:: YOUR GOAL ::
The lines to be extracted run from the start of the listing through the line containing "(758, 545) = (783, 366): pink"; copy them exactly and nothing else.

:: TASK INPUTS ::
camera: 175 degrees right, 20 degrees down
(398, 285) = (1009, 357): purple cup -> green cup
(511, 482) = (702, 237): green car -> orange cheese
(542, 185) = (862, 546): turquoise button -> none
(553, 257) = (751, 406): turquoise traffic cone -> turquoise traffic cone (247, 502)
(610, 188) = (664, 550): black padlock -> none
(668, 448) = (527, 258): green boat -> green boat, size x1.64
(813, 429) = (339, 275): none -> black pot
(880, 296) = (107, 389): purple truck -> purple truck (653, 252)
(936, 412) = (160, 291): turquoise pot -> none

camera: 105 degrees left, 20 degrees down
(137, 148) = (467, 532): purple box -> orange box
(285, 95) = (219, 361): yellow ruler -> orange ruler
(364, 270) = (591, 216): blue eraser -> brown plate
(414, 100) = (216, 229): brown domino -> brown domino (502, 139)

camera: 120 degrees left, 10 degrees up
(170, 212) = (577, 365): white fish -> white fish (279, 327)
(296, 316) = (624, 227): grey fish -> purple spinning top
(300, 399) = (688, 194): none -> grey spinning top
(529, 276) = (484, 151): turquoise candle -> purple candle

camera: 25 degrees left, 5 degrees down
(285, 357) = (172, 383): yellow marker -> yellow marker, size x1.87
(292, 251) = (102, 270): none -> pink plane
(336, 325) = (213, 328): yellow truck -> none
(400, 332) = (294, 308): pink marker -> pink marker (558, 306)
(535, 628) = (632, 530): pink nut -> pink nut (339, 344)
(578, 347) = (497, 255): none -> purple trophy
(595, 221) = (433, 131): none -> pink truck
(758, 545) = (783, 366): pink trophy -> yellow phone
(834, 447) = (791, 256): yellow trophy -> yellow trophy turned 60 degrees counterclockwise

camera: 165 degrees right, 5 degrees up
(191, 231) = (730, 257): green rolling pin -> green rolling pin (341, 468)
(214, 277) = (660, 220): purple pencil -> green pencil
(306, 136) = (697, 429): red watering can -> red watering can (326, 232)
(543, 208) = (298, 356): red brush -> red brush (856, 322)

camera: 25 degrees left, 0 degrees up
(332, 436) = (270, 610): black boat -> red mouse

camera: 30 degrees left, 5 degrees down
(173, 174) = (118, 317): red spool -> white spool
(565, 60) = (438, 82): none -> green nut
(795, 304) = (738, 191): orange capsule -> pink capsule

:: COMPLETED TASK ::
camera: 175 degrees right, 20 degrees down
(398, 285) = (1009, 357): purple cup -> green cup
(511, 482) = (702, 237): green car -> orange cheese
(542, 185) = (862, 546): turquoise button -> none
(553, 257) = (751, 406): turquoise traffic cone -> turquoise traffic cone (247, 502)
(610, 188) = (664, 550): black padlock -> none
(668, 448) = (527, 258): green boat -> green boat, size x1.64
(813, 429) = (339, 275): none -> black pot
(880, 296) = (107, 389): purple truck -> purple truck (653, 252)
(936, 412) = (160, 291): turquoise pot -> none

camera: 105 degrees left, 20 degrees down
(137, 148) = (467, 532): purple box -> orange box
(285, 95) = (219, 361): yellow ruler -> orange ruler
(364, 270) = (591, 216): blue eraser -> brown plate
(414, 100) = (216, 229): brown domino -> brown domino (502, 139)

camera: 120 degrees left, 10 degrees up
(170, 212) = (577, 365): white fish -> white fish (279, 327)
(296, 316) = (624, 227): grey fish -> purple spinning top
(300, 399) = (688, 194): none -> grey spinning top
(529, 276) = (484, 151): turquoise candle -> purple candle

camera: 25 degrees left, 5 degrees down
(285, 357) = (172, 383): yellow marker -> yellow marker, size x1.87
(292, 251) = (102, 270): none -> pink plane
(336, 325) = (213, 328): yellow truck -> none
(400, 332) = (294, 308): pink marker -> pink marker (558, 306)
(535, 628) = (632, 530): pink nut -> pink nut (339, 344)
(578, 347) = (497, 255): none -> purple trophy
(595, 221) = (433, 131): none -> pink truck
(758, 545) = (783, 366): pink trophy -> yellow phone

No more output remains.